### [Exercise brief]
In your copy, repeat each record exactly and include no pictures.

Version comparison data
+---+

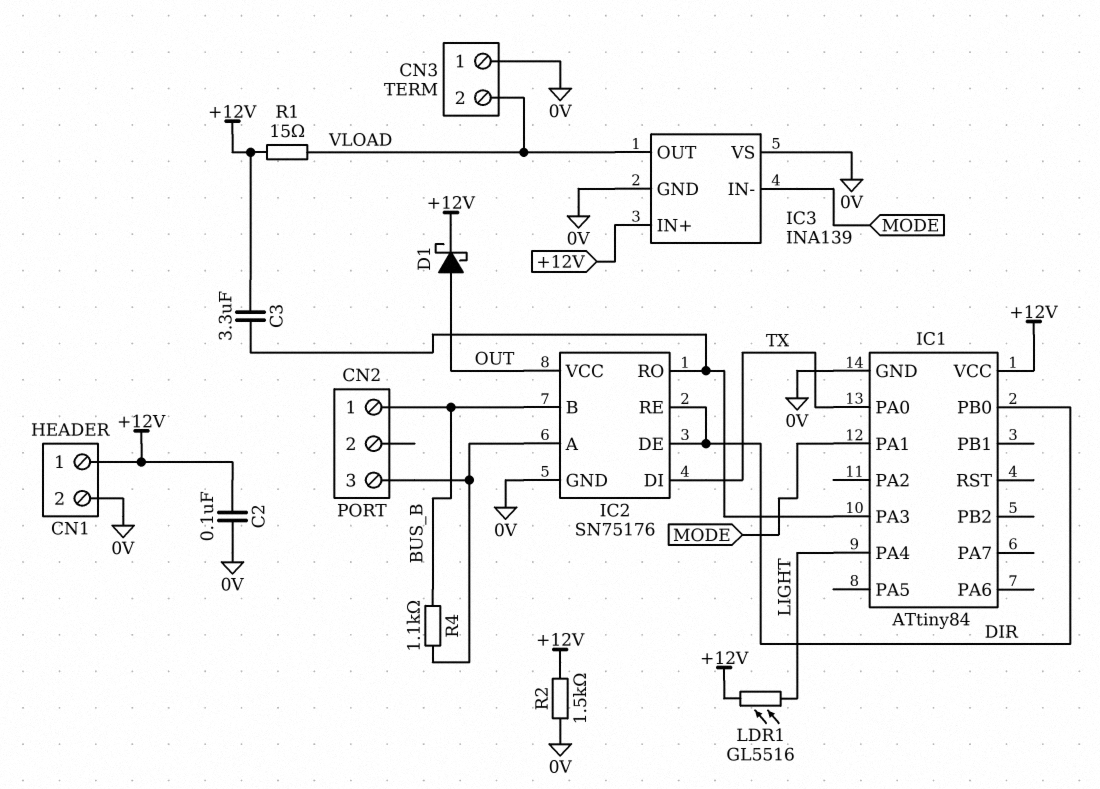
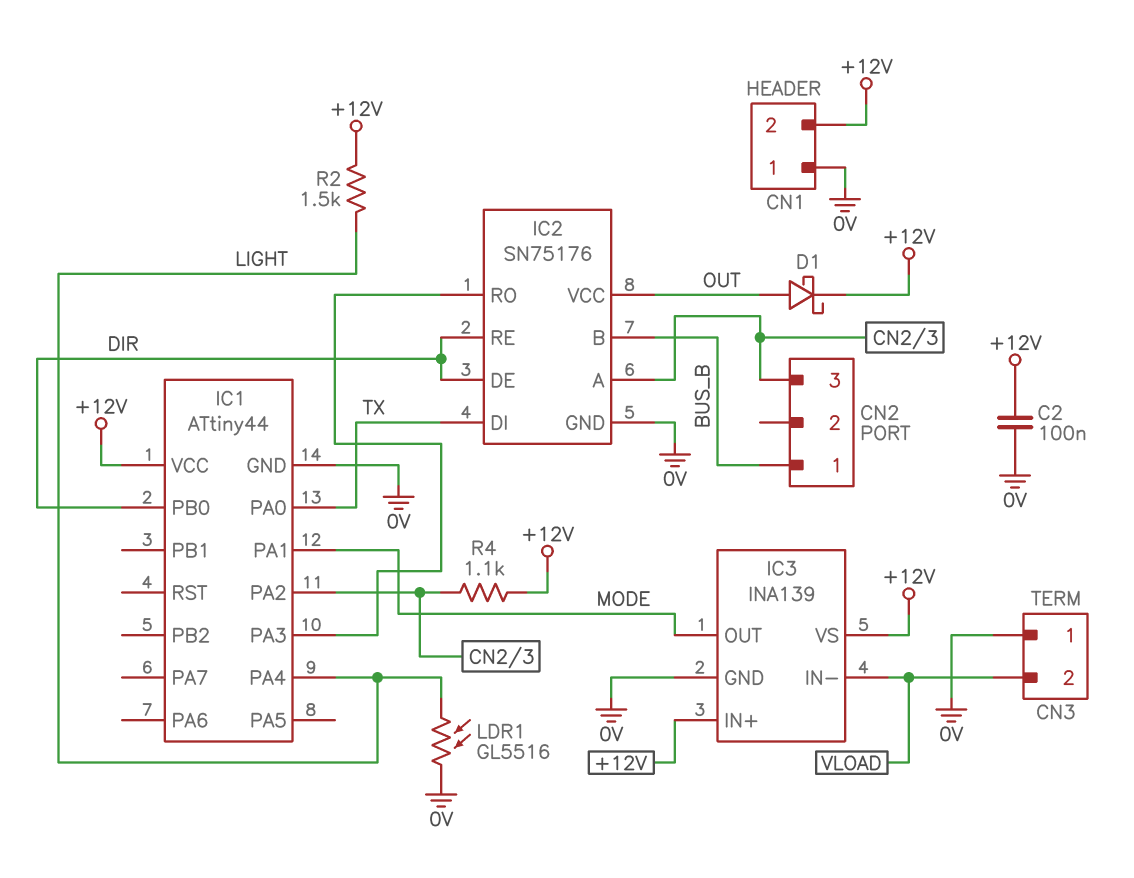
C3: 3.3uF (+12V, IC1/PA3) -> none
CN1 pin 1: +12V -> 0V
CN1 pin 2: 0V -> +12V
IC1: ATtiny84 -> ATtiny44
IC1 pin PA2: none -> CN2/3
IC3 pin IN-: MODE -> VLOAD
IC3 pin OUT: VLOAD -> MODE
IC3 pin VS: 0V -> +12V
LDR1: GL5516 (+12V, LIGHT) -> GL5516 (0V, LIGHT)
R1: 15 (+12V, VLOAD) -> none
R2: 1.5k (+12V, 0V) -> 1.5k (+12V, LIGHT)
R4: 1.1k (BUS_B, CN2/3) -> 1.1k (+12V, CN2/3)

+---+

### [Problem solution]
C3: 3.3uF (+12V, IC1/PA3) -> none
CN1 pin 1: +12V -> 0V
CN1 pin 2: 0V -> +12V
IC1: ATtiny84 -> ATtiny44
IC1 pin PA2: none -> CN2/3
IC3 pin IN-: MODE -> VLOAD
IC3 pin OUT: VLOAD -> MODE
IC3 pin VS: 0V -> +12V
LDR1: GL5516 (+12V, LIGHT) -> GL5516 (0V, LIGHT)
R1: 15 (+12V, VLOAD) -> none
R2: 1.5k (+12V, 0V) -> 1.5k (+12V, LIGHT)
R4: 1.1k (BUS_B, CN2/3) -> 1.1k (+12V, CN2/3)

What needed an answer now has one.